Directions:
Copy exactly the line that contains "brown brick C10:C11" plus all remaining lines of the data, and leave out every line before it.
──────── Data for the task
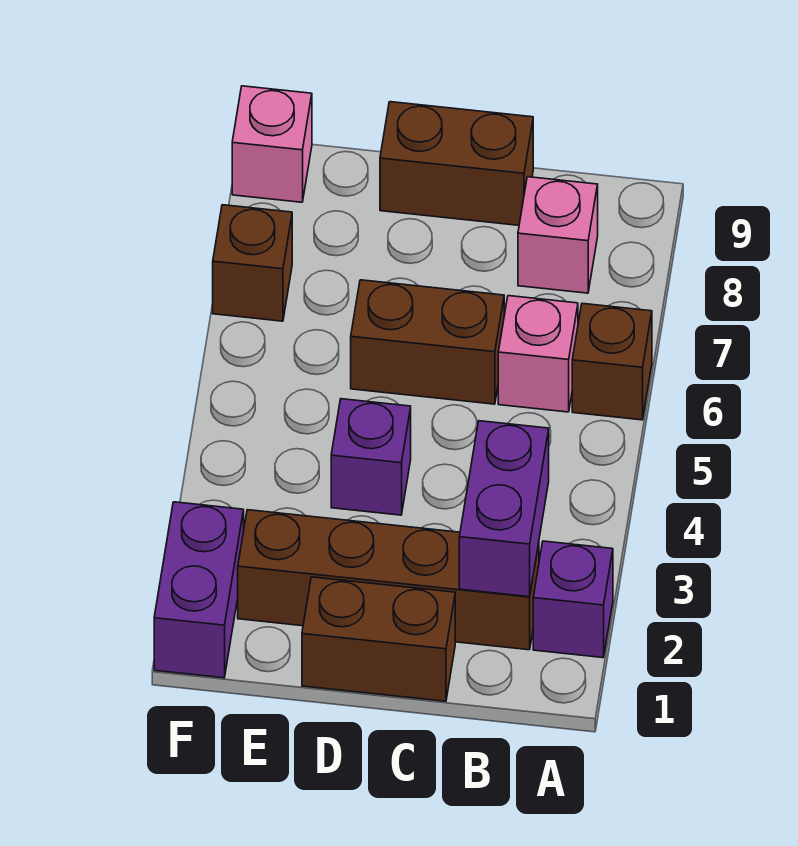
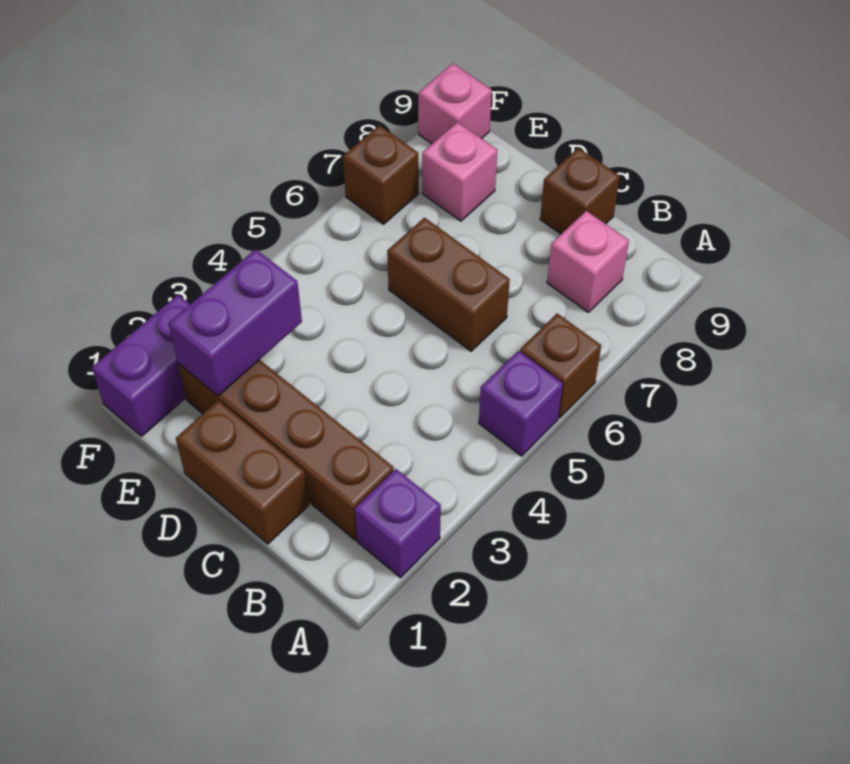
purple brick B2:B3 level 2 -> purple brick E2:E3 level 2
pink brick B6 level 1 -> pink brick E8 level 1
brown brick C9:D9 level 1 -> brown brick C9 level 1
purple brick D4 level 1 -> purple brick A5 level 1

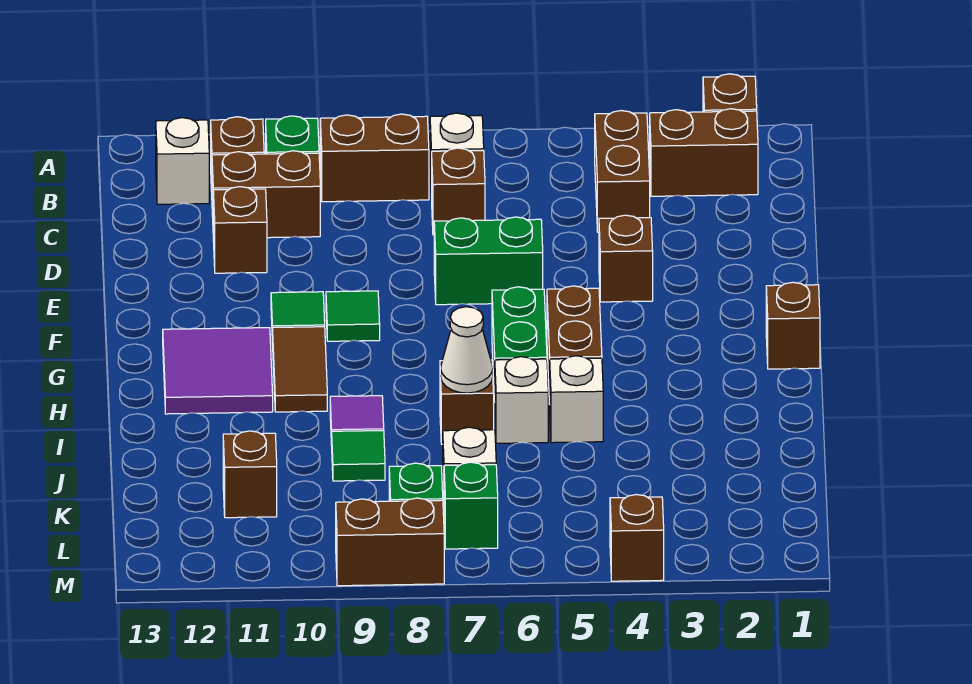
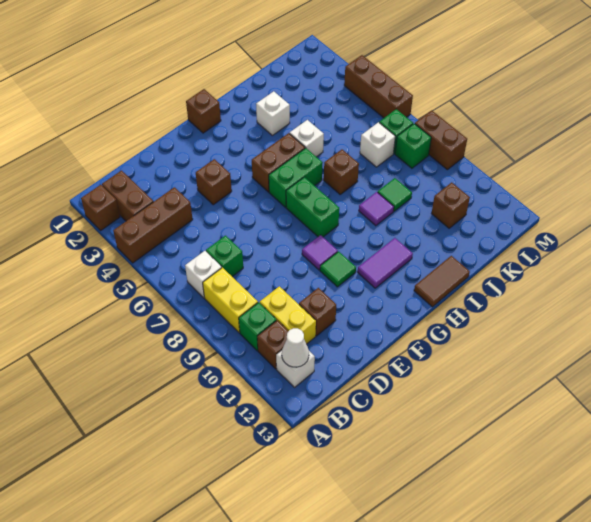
brown brick B4:C4 level 1 -> brown brick A4:C4 level 1
brown brick B8:B9 level 1 -> yellow brick B8:B9 level 1
brown brick C7 level 1 -> green brick C7 level 1
brown brick C10:C11 level 1 -> yellow brick C10:C11 level 1
green brick E6:E7 level 1 -> green brick G7:G8 level 1
green tile F9 level 1 -> purple tile F9 level 1
brown tile G10:H10 level 1 -> brown tile H13:I13 level 1
purple tile G11:H12 level 1 -> purple tile G11:H11 level 1
white brick I6 level 1 -> white brick I3 level 1
white cone I7 level 2 -> white cone B12 level 2
brown brick M4 level 1 -> brown brick M4:M6 level 1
────────────────
Solution to the problem:
brown brick C10:C11 level 1 -> yellow brick C10:C11 level 1
green brick E6:E7 level 1 -> green brick G7:G8 level 1
green tile F9 level 1 -> purple tile F9 level 1
brown tile G10:H10 level 1 -> brown tile H13:I13 level 1
purple tile G11:H12 level 1 -> purple tile G11:H11 level 1
white brick I6 level 1 -> white brick I3 level 1
white cone I7 level 2 -> white cone B12 level 2
brown brick M4 level 1 -> brown brick M4:M6 level 1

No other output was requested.